- Given records:
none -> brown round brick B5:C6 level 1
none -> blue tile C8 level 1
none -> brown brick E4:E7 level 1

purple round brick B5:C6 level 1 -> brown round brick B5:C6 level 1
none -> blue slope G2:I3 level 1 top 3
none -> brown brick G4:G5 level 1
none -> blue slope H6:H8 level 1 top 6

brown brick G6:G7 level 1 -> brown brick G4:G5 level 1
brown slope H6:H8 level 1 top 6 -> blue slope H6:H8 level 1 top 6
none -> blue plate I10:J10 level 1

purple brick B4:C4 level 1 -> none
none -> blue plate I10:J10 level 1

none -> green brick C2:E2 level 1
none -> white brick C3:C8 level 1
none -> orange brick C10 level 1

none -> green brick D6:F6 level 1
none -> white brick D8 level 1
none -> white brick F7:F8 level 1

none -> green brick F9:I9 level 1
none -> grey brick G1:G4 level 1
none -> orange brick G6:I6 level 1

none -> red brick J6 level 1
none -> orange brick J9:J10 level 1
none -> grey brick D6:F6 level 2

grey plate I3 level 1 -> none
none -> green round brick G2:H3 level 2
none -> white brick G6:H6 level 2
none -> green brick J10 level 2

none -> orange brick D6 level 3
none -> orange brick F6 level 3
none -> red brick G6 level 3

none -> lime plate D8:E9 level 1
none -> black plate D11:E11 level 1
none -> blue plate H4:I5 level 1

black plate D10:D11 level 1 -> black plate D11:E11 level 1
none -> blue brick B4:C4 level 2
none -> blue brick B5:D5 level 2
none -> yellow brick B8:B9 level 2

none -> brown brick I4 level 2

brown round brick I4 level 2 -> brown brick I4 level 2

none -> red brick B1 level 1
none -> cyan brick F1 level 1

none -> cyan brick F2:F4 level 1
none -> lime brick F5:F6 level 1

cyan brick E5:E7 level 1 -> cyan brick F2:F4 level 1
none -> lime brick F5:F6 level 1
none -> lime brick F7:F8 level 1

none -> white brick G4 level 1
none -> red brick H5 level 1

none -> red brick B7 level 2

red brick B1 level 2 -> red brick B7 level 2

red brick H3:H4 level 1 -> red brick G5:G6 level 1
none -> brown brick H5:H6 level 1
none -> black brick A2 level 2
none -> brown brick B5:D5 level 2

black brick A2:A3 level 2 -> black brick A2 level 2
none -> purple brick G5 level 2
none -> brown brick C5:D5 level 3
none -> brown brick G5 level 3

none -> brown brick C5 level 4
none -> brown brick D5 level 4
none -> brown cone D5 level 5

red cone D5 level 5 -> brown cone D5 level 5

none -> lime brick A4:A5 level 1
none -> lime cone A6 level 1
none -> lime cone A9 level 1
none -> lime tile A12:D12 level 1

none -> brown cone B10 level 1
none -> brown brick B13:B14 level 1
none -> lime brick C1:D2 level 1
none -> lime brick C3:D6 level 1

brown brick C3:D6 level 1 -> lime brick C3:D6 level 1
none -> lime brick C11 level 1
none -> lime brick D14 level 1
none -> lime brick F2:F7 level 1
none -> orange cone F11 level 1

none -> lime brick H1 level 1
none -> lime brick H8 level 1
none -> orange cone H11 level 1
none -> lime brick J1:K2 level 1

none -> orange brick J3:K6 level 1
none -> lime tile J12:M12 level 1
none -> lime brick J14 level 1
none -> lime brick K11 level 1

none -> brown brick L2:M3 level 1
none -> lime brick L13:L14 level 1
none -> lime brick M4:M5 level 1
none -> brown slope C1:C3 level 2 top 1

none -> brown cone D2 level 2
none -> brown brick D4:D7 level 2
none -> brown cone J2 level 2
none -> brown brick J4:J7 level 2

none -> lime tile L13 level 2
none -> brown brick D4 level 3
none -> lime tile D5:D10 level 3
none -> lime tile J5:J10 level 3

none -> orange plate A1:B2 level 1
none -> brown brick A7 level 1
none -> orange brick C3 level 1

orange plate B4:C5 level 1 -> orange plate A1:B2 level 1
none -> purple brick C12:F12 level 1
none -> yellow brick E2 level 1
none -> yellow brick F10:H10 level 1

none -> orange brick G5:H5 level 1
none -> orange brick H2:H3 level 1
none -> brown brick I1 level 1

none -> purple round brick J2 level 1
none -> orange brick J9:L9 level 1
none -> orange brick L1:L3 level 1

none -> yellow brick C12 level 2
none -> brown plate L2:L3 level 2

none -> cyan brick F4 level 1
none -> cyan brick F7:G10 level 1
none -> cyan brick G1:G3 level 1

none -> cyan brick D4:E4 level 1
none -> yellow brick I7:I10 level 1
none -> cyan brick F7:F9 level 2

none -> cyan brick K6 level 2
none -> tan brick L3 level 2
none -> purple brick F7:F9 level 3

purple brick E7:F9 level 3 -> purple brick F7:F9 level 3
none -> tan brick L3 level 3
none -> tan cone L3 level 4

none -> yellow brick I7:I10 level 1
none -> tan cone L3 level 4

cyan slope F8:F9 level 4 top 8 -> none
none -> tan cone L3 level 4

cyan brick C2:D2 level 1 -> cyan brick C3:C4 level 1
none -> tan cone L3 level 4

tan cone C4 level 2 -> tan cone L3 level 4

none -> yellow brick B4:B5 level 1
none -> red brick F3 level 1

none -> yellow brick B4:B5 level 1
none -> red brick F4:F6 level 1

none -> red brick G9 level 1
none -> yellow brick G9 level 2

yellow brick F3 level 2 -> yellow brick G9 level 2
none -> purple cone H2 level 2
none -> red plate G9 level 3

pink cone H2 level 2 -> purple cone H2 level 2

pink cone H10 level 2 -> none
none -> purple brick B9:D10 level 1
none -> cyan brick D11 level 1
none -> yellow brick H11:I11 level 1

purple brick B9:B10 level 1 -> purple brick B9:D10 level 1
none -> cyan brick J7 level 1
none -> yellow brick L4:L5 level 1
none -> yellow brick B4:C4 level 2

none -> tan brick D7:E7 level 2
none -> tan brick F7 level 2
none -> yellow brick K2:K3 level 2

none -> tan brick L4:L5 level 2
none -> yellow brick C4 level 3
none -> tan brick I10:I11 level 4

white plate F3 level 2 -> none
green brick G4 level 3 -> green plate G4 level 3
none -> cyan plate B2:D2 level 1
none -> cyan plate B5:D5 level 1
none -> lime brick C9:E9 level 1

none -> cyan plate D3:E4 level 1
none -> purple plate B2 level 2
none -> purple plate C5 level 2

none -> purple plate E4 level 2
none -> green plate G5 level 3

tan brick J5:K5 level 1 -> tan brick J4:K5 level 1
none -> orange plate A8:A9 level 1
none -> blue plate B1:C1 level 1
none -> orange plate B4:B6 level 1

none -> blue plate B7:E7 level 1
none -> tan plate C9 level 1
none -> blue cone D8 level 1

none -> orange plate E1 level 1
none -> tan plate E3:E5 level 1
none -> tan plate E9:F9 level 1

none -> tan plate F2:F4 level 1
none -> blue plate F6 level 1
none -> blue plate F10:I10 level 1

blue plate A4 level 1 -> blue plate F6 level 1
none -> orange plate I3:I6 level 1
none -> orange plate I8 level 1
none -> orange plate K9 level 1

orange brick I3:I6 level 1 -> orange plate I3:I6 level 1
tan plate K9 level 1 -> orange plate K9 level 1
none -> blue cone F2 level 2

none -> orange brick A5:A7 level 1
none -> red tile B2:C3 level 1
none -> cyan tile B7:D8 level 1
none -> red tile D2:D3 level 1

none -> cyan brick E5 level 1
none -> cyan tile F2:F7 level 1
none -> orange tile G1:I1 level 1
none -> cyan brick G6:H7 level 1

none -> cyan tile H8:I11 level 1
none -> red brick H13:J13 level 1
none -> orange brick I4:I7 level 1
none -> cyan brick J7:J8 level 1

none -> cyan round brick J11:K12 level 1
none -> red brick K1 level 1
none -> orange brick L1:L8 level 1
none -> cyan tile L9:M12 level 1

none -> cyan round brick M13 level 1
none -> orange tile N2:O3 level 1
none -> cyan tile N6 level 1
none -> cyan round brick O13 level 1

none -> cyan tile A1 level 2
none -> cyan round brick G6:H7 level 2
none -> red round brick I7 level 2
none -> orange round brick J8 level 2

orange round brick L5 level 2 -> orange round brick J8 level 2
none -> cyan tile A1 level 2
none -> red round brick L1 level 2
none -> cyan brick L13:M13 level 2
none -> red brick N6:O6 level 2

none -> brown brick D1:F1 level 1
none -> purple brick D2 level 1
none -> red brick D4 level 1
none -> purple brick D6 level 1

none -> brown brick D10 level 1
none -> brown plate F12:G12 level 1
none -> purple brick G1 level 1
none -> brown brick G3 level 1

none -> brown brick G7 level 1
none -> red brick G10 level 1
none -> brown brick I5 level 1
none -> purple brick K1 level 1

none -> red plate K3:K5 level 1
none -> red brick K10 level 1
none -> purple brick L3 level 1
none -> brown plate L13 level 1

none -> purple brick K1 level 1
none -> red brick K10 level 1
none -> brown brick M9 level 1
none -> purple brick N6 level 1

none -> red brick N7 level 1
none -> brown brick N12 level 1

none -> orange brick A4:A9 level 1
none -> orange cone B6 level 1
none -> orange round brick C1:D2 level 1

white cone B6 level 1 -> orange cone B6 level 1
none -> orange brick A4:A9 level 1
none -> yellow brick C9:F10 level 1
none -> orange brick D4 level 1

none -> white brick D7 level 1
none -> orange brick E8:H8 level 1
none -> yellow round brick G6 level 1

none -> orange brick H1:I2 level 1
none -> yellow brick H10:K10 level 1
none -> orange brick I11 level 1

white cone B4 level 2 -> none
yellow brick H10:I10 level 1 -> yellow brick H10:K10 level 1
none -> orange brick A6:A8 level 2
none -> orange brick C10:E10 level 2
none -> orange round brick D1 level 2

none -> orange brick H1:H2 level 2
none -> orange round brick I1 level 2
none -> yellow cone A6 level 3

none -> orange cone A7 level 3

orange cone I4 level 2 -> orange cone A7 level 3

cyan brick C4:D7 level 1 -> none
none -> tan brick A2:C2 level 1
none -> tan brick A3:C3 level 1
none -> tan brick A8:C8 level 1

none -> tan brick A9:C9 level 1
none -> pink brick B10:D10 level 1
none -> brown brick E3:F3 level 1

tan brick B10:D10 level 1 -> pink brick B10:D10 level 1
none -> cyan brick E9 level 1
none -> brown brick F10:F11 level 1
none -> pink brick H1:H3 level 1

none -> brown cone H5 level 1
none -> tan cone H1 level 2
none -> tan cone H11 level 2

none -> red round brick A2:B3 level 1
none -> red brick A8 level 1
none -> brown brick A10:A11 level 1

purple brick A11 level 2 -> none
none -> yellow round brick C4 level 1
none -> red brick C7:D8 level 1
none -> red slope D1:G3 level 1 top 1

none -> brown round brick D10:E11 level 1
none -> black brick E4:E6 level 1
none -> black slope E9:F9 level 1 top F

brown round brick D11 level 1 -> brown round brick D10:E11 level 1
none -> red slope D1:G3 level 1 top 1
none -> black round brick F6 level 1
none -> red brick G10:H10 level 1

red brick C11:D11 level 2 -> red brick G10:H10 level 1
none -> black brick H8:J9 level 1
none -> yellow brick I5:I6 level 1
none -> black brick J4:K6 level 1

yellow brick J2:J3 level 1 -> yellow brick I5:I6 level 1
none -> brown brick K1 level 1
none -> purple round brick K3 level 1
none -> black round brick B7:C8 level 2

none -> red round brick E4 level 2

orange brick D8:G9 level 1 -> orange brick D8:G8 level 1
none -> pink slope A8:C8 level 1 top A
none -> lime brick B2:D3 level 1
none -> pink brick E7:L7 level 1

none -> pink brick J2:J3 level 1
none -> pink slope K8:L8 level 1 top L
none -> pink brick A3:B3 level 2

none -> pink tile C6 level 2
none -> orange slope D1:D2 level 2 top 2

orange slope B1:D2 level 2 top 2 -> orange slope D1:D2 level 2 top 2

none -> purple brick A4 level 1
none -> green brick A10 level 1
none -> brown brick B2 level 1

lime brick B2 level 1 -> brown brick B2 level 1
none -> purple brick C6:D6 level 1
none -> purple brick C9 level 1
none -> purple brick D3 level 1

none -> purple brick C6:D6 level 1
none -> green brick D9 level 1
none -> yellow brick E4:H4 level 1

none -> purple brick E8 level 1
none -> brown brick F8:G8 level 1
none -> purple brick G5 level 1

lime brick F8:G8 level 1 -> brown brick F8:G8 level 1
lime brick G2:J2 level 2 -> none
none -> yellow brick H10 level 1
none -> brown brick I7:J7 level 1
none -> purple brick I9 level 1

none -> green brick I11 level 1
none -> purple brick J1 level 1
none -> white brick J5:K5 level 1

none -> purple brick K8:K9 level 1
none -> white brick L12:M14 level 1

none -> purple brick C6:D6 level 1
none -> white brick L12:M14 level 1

- Your goal:
Taking the listing above as the source, transcribe only the lines starting at the line with "none -> red tile D2:D3 level 1" and going through the line with "none -> orange round brick D1 level 2", unaltered and with both ends included.

- The completed task:
none -> red tile D2:D3 level 1

none -> cyan brick E5 level 1
none -> cyan tile F2:F7 level 1
none -> orange tile G1:I1 level 1
none -> cyan brick G6:H7 level 1

none -> cyan tile H8:I11 level 1
none -> red brick H13:J13 level 1
none -> orange brick I4:I7 level 1
none -> cyan brick J7:J8 level 1

none -> cyan round brick J11:K12 level 1
none -> red brick K1 level 1
none -> orange brick L1:L8 level 1
none -> cyan tile L9:M12 level 1

none -> cyan round brick M13 level 1
none -> orange tile N2:O3 level 1
none -> cyan tile N6 level 1
none -> cyan round brick O13 level 1

none -> cyan tile A1 level 2
none -> cyan round brick G6:H7 level 2
none -> red round brick I7 level 2
none -> orange round brick J8 level 2

orange round brick L5 level 2 -> orange round brick J8 level 2
none -> cyan tile A1 level 2
none -> red round brick L1 level 2
none -> cyan brick L13:M13 level 2
none -> red brick N6:O6 level 2

none -> brown brick D1:F1 level 1
none -> purple brick D2 level 1
none -> red brick D4 level 1
none -> purple brick D6 level 1

none -> brown brick D10 level 1
none -> brown plate F12:G12 level 1
none -> purple brick G1 level 1
none -> brown brick G3 level 1

none -> brown brick G7 level 1
none -> red brick G10 level 1
none -> brown brick I5 level 1
none -> purple brick K1 level 1

none -> red plate K3:K5 level 1
none -> red brick K10 level 1
none -> purple brick L3 level 1
none -> brown plate L13 level 1

none -> purple brick K1 level 1
none -> red brick K10 level 1
none -> brown brick M9 level 1
none -> purple brick N6 level 1

none -> red brick N7 level 1
none -> brown brick N12 level 1

none -> orange brick A4:A9 level 1
none -> orange cone B6 level 1
none -> orange round brick C1:D2 level 1

white cone B6 level 1 -> orange cone B6 level 1
none -> orange brick A4:A9 level 1
none -> yellow brick C9:F10 level 1
none -> orange brick D4 level 1

none -> white brick D7 level 1
none -> orange brick E8:H8 level 1
none -> yellow round brick G6 level 1

none -> orange brick H1:I2 level 1
none -> yellow brick H10:K10 level 1
none -> orange brick I11 level 1

white cone B4 level 2 -> none
yellow brick H10:I10 level 1 -> yellow brick H10:K10 level 1
none -> orange brick A6:A8 level 2
none -> orange brick C10:E10 level 2
none -> orange round brick D1 level 2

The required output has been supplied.